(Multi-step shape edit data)
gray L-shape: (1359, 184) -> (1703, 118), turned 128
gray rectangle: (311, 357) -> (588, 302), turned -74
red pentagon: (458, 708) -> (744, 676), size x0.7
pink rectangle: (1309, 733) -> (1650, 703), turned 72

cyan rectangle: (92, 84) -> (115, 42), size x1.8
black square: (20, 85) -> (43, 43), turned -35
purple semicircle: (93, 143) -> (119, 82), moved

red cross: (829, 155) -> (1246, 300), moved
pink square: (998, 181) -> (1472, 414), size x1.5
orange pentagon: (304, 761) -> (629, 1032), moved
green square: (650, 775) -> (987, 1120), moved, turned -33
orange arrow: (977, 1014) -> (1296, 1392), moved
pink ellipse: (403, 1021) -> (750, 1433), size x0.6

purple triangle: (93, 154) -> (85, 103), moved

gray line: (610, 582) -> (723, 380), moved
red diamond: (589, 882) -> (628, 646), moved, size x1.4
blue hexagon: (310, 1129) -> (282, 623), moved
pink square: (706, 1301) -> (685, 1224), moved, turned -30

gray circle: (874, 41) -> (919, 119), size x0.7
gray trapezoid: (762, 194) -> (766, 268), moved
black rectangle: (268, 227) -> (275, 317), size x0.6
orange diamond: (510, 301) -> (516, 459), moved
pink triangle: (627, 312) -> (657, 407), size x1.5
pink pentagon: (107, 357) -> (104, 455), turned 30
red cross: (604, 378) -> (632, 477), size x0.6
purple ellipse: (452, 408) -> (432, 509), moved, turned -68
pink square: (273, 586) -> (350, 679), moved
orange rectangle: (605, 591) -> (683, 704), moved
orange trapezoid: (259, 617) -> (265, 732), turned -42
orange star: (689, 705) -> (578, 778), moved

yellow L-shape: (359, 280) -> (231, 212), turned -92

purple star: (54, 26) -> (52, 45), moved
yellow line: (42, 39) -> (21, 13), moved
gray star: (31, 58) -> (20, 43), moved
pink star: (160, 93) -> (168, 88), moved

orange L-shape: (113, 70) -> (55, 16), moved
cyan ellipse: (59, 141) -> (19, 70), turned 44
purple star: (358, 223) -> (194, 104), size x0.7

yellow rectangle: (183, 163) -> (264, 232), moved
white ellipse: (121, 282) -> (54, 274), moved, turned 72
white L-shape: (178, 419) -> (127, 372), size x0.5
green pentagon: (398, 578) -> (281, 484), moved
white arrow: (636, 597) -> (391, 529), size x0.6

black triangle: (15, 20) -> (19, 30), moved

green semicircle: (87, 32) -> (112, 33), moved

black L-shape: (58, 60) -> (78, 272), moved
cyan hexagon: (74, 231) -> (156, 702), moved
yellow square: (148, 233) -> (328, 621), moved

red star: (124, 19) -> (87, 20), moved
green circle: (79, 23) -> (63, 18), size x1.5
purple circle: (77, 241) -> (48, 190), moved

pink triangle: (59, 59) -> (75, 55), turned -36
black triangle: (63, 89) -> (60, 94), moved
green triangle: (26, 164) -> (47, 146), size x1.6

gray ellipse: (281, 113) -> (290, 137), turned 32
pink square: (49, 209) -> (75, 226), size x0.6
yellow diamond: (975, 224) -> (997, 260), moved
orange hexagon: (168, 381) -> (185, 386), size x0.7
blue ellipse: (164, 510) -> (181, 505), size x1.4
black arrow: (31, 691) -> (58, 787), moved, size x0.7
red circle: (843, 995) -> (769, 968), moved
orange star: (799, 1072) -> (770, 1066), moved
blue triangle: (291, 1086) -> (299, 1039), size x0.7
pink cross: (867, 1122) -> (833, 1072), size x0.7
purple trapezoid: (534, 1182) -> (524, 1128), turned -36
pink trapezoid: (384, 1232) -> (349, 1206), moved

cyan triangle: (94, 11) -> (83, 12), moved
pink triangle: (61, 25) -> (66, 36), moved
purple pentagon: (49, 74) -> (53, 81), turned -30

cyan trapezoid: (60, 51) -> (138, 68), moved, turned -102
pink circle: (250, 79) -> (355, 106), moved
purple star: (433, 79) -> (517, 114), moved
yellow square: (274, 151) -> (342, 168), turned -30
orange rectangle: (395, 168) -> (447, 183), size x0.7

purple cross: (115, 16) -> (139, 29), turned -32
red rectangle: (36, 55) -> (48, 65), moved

» **DESCRIPTION OF THE TASK**: Could you repeat exactly the lines above from the line with "black square: (20, 85)" up to and including the line with "gray star: (31, 58) -> (20, 43), moved", and only those?

» **RESULT OF THIS EXERCISE**:
black square: (20, 85) -> (43, 43), turned -35
purple semicircle: (93, 143) -> (119, 82), moved

red cross: (829, 155) -> (1246, 300), moved
pink square: (998, 181) -> (1472, 414), size x1.5
orange pentagon: (304, 761) -> (629, 1032), moved
green square: (650, 775) -> (987, 1120), moved, turned -33
orange arrow: (977, 1014) -> (1296, 1392), moved
pink ellipse: (403, 1021) -> (750, 1433), size x0.6

purple triangle: (93, 154) -> (85, 103), moved

gray line: (610, 582) -> (723, 380), moved
red diamond: (589, 882) -> (628, 646), moved, size x1.4
blue hexagon: (310, 1129) -> (282, 623), moved
pink square: (706, 1301) -> (685, 1224), moved, turned -30

gray circle: (874, 41) -> (919, 119), size x0.7
gray trapezoid: (762, 194) -> (766, 268), moved
black rectangle: (268, 227) -> (275, 317), size x0.6
orange diamond: (510, 301) -> (516, 459), moved
pink triangle: (627, 312) -> (657, 407), size x1.5
pink pentagon: (107, 357) -> (104, 455), turned 30
red cross: (604, 378) -> (632, 477), size x0.6
purple ellipse: (452, 408) -> (432, 509), moved, turned -68
pink square: (273, 586) -> (350, 679), moved
orange rectangle: (605, 591) -> (683, 704), moved
orange trapezoid: (259, 617) -> (265, 732), turned -42
orange star: (689, 705) -> (578, 778), moved

yellow L-shape: (359, 280) -> (231, 212), turned -92

purple star: (54, 26) -> (52, 45), moved
yellow line: (42, 39) -> (21, 13), moved
gray star: (31, 58) -> (20, 43), moved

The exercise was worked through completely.